[Exercise goal] Gather every line in the items below that contains the word "right", and list each one in full.

Records of scene-based questions:
--------------------------------------------------

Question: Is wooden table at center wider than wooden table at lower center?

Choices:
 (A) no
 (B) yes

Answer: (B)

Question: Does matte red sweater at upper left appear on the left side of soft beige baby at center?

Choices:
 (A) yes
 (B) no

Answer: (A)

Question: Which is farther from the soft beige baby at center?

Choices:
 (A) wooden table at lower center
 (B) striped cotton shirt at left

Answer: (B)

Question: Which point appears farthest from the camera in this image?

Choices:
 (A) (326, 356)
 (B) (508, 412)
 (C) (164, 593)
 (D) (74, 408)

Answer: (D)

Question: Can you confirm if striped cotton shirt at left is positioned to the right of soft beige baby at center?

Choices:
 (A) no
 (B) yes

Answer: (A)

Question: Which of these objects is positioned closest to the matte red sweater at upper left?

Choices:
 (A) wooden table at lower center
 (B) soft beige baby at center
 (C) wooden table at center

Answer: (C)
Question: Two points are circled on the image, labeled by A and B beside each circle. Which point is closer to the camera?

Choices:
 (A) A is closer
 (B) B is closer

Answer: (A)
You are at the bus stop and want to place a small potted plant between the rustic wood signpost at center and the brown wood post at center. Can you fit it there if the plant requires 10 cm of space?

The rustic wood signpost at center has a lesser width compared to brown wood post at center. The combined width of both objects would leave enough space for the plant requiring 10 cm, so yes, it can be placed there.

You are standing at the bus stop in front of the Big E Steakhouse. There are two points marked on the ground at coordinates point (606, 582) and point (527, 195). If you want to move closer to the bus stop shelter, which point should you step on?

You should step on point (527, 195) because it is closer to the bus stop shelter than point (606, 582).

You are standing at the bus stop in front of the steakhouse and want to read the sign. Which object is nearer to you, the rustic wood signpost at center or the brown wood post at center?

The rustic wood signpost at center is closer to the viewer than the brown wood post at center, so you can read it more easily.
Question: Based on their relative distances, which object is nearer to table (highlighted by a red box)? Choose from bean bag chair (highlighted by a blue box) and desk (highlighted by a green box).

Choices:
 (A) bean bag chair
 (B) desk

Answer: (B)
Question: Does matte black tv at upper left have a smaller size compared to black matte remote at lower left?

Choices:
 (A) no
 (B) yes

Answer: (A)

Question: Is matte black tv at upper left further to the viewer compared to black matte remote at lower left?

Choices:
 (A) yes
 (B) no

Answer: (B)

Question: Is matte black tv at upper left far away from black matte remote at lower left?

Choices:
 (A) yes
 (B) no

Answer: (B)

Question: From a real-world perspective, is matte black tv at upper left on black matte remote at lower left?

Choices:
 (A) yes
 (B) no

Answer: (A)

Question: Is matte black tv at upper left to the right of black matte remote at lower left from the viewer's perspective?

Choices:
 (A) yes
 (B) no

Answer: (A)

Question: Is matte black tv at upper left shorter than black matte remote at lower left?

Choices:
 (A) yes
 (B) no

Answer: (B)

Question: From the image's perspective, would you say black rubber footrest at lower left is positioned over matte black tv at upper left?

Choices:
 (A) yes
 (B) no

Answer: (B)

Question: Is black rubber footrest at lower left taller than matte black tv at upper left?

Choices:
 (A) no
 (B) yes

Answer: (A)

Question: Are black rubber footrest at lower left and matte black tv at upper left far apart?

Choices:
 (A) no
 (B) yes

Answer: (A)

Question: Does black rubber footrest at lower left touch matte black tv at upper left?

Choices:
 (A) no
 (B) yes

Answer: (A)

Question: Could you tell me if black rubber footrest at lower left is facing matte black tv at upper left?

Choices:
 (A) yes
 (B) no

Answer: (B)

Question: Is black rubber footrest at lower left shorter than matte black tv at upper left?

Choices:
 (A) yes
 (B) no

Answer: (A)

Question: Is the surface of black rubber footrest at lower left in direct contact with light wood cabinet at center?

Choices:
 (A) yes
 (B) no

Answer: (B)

--------------------------------------------------

[Response to the task]
Question: Can you confirm if striped cotton shirt at left is positioned to the right of soft beige baby at center?
Question: Is matte black tv at upper left to the right of black matte remote at lower left from the viewer's perspective?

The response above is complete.